§ **Dataset excerpt**:
===============

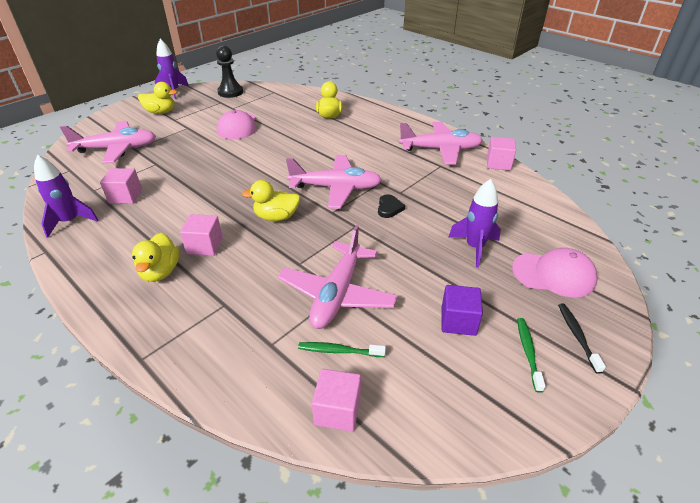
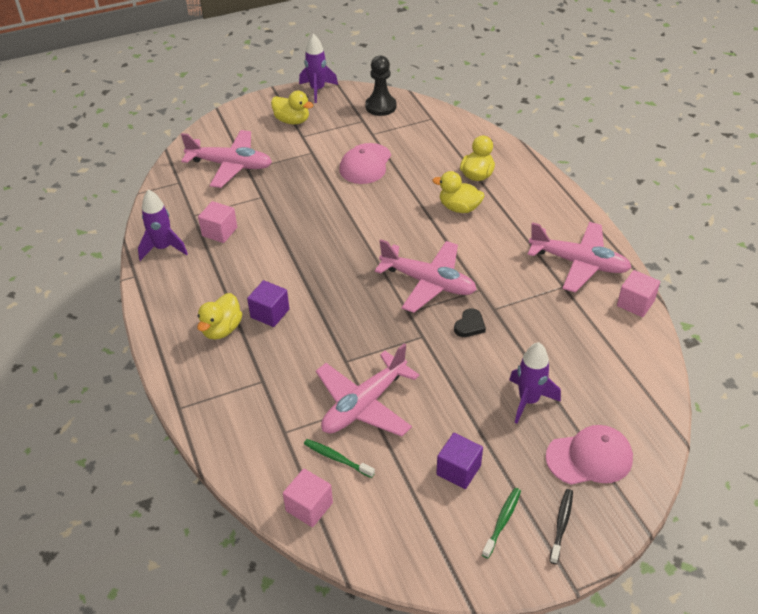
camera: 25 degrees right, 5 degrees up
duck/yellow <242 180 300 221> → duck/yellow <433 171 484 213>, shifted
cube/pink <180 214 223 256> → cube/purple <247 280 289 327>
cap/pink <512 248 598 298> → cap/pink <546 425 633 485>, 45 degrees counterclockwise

===============

§ **Your goal**: Repeat the listing verbatim without its pictures.

§ **Answer space**:
camera: 25 degrees right, 5 degrees up
duck/yellow <242 180 300 221> → duck/yellow <433 171 484 213>, shifted
cube/pink <180 214 223 256> → cube/purple <247 280 289 327>
cap/pink <512 248 598 298> → cap/pink <546 425 633 485>, 45 degrees counterclockwise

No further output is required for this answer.